══ Supplied data ══

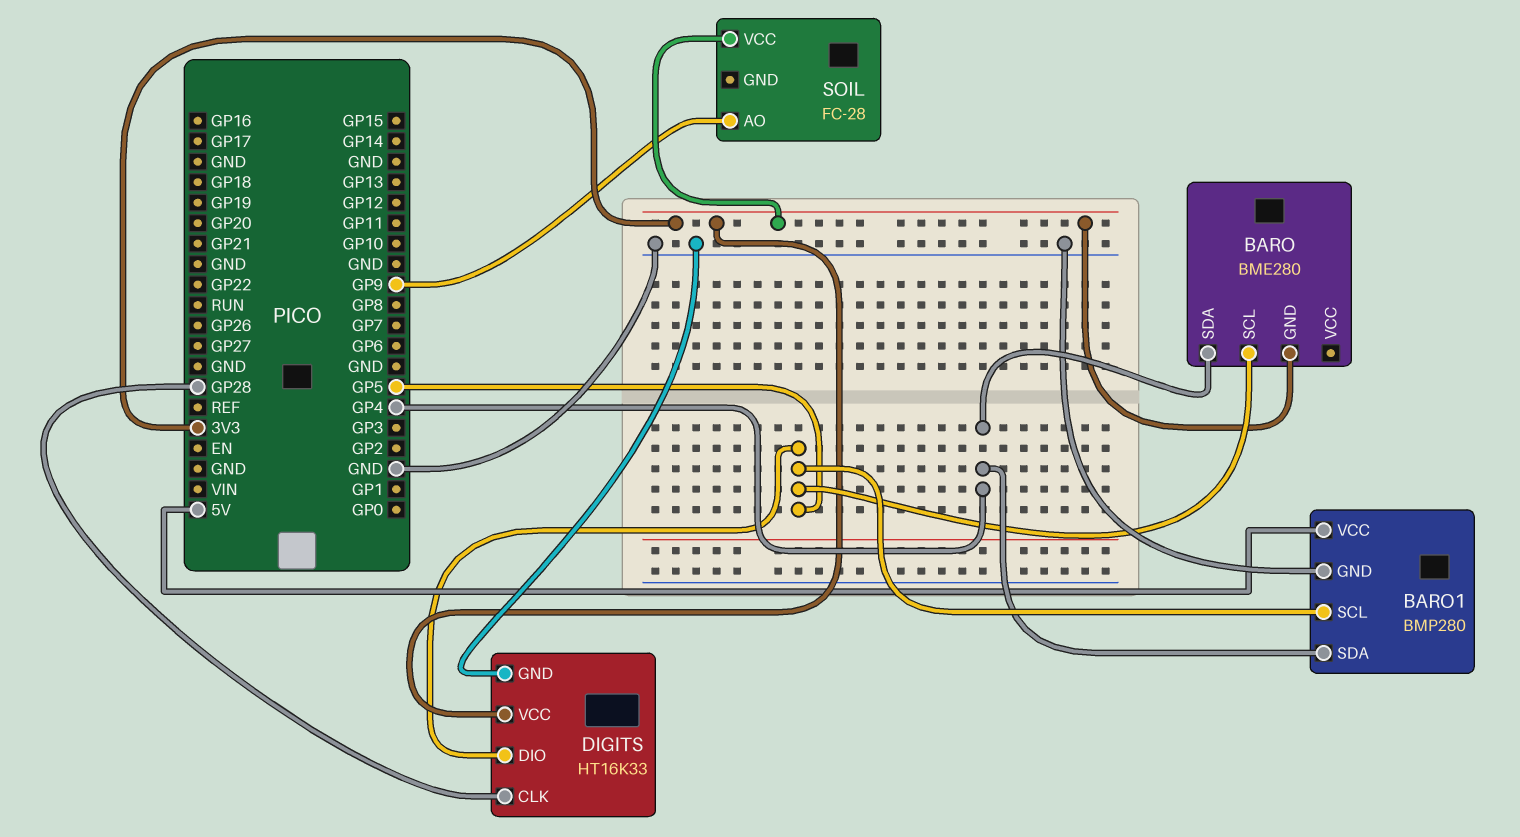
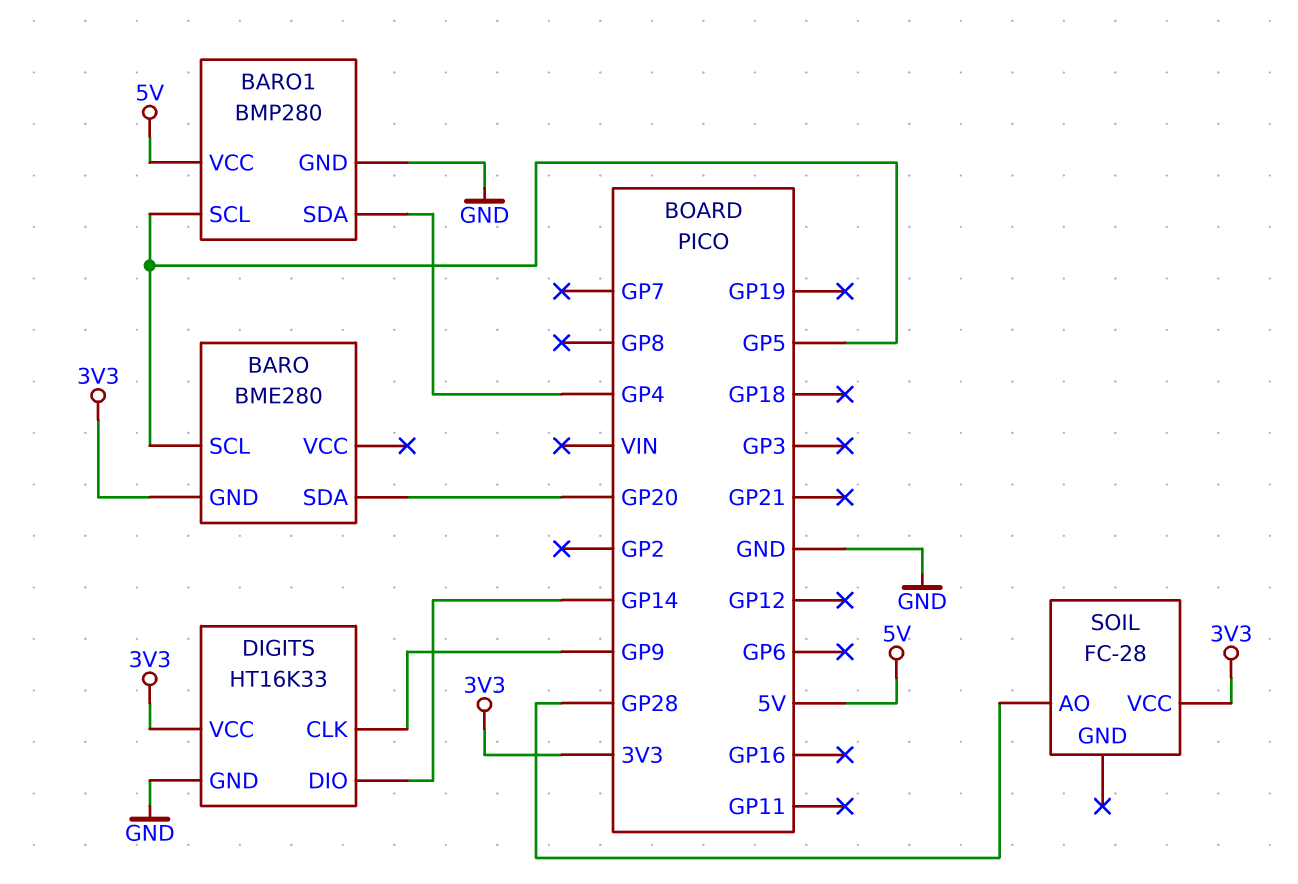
BARO pin SDA: GP4 -> GP20
DIGITS pin CLK: GP28 -> GP9
DIGITS pin DIO: GP5 -> GP14
SOIL pin AO: GP9 -> GP28

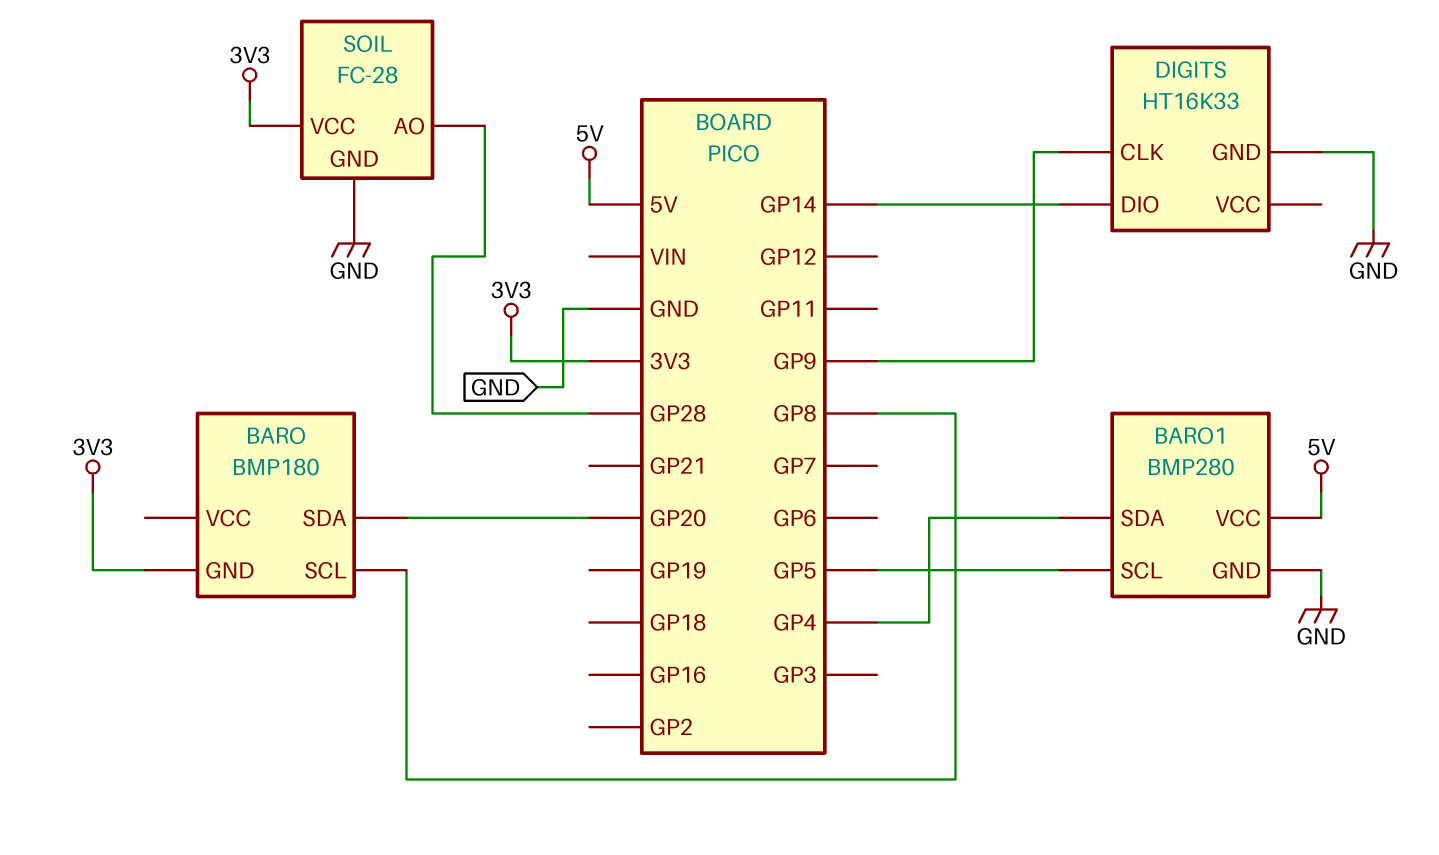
BARO: BME280 -> BMP180
BARO pin SCL: GP5 -> GP8
DIGITS pin VCC: 3V3 -> none
SOIL pin GND: none -> GND

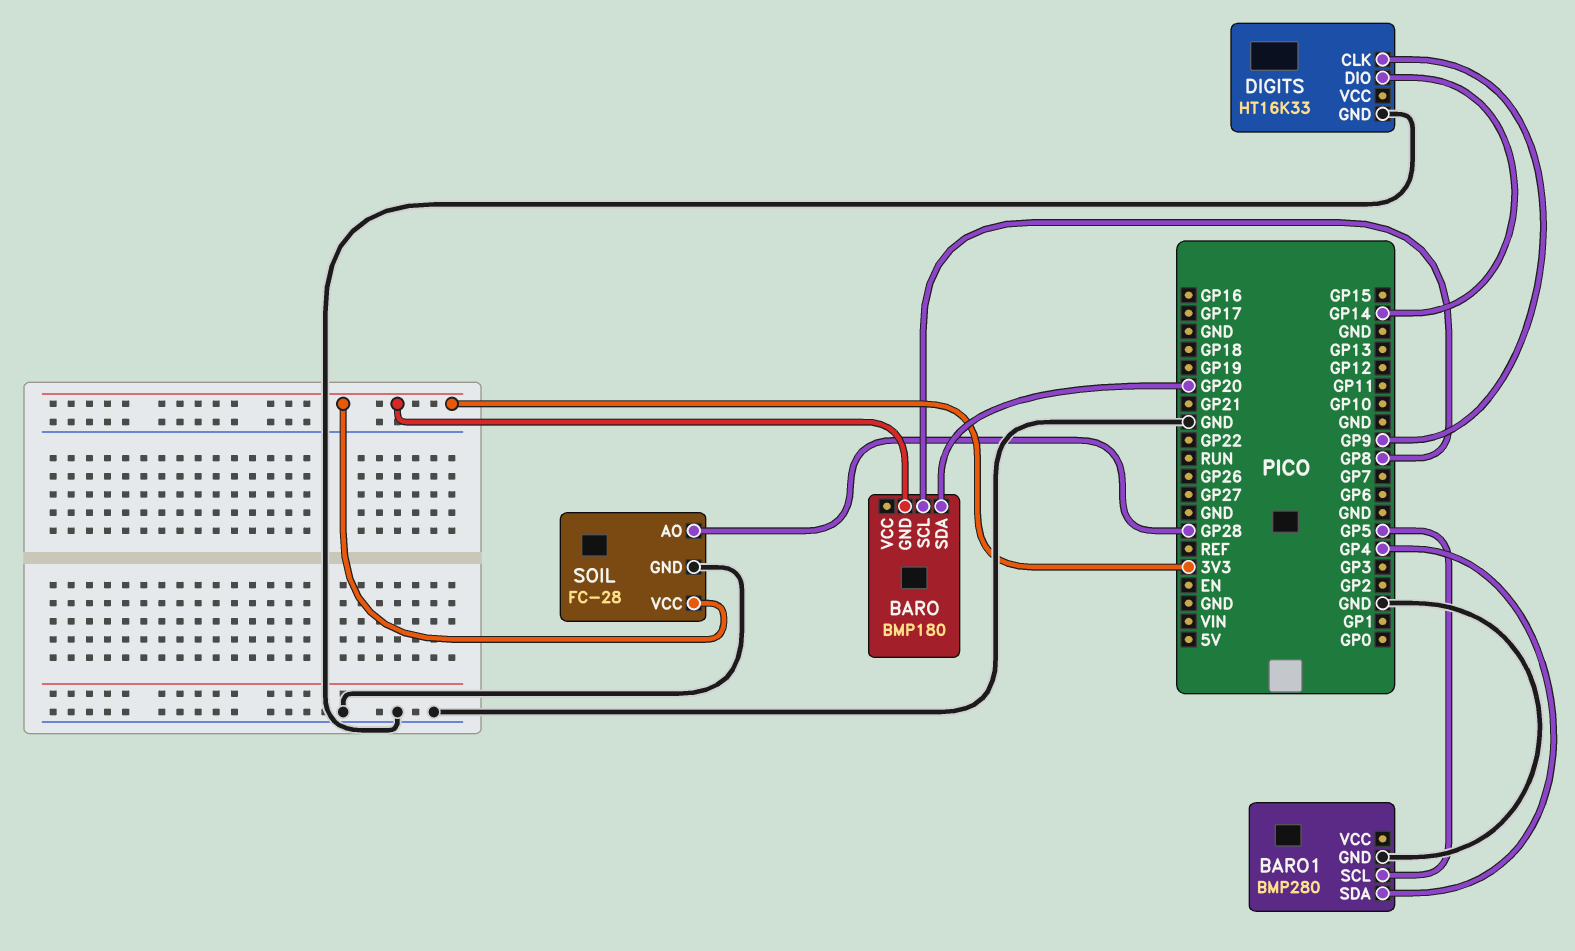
BARO1 pin VCC: 5V -> none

═══

◆ What the exercise asks
Show a copy of each line from the data that includes the word "SOIL".

◆ Response to the exercise
SOIL pin AO: GP9 -> GP28
SOIL pin GND: none -> GND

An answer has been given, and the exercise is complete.